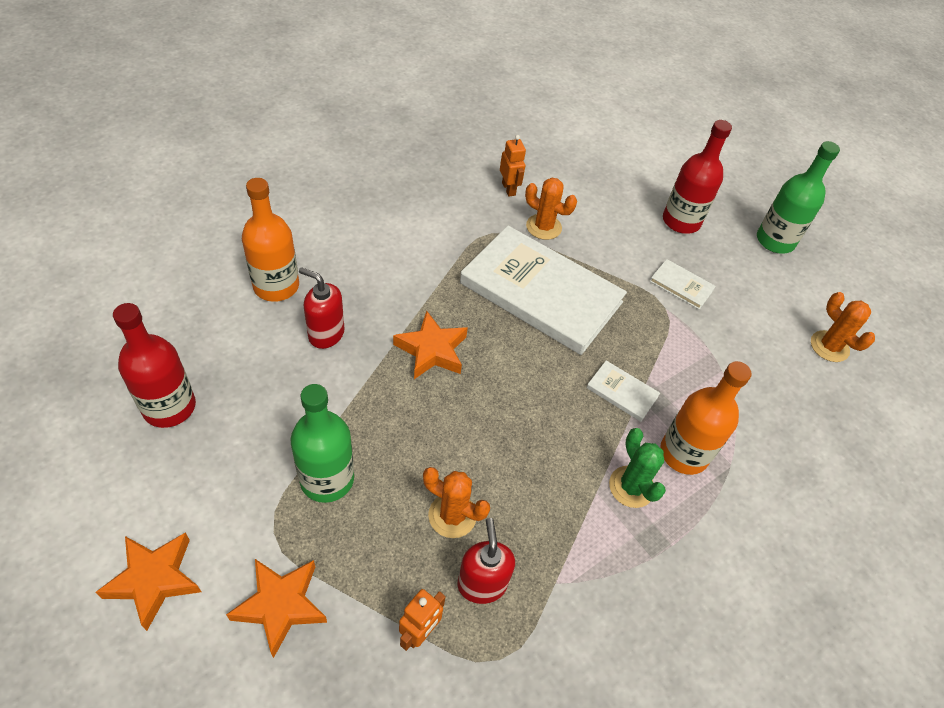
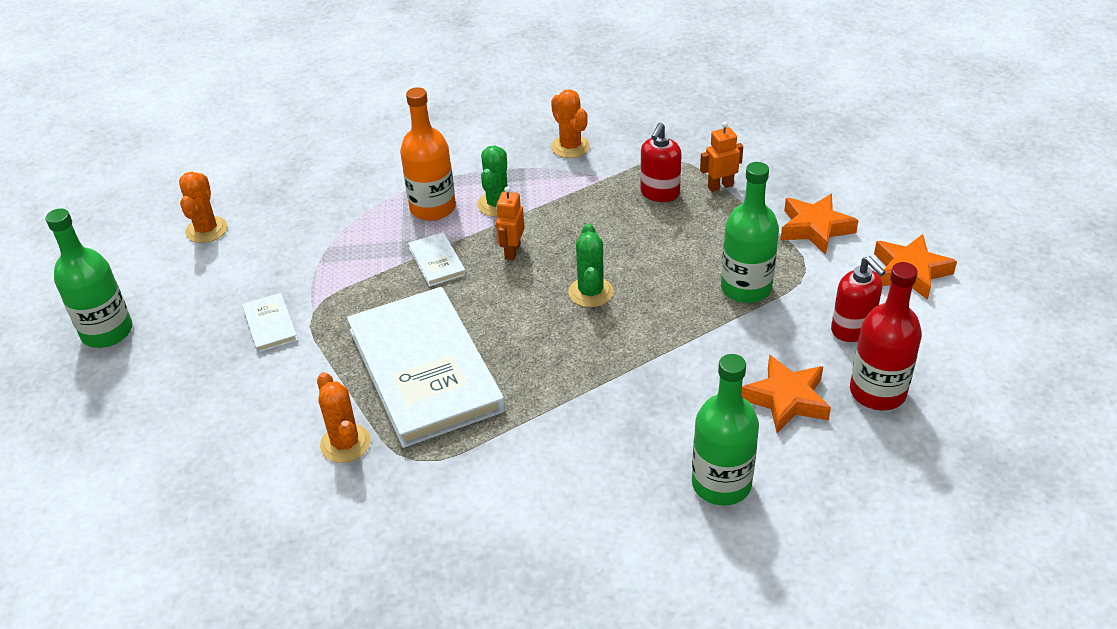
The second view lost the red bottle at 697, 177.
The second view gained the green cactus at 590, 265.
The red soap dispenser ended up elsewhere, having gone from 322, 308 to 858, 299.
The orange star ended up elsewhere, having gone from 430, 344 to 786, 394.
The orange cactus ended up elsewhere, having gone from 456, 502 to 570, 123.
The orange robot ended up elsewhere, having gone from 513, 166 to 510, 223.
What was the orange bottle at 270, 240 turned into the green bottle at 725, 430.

^^^^

Gather, from the listing above, every line carrying the word "gone".

▶ **ANSWER TO THIS PROBLEM**:
The red soap dispenser ended up elsewhere, having gone from 322, 308 to 858, 299.
The orange star ended up elsewhere, having gone from 430, 344 to 786, 394.
The orange cactus ended up elsewhere, having gone from 456, 502 to 570, 123.
The orange robot ended up elsewhere, having gone from 513, 166 to 510, 223.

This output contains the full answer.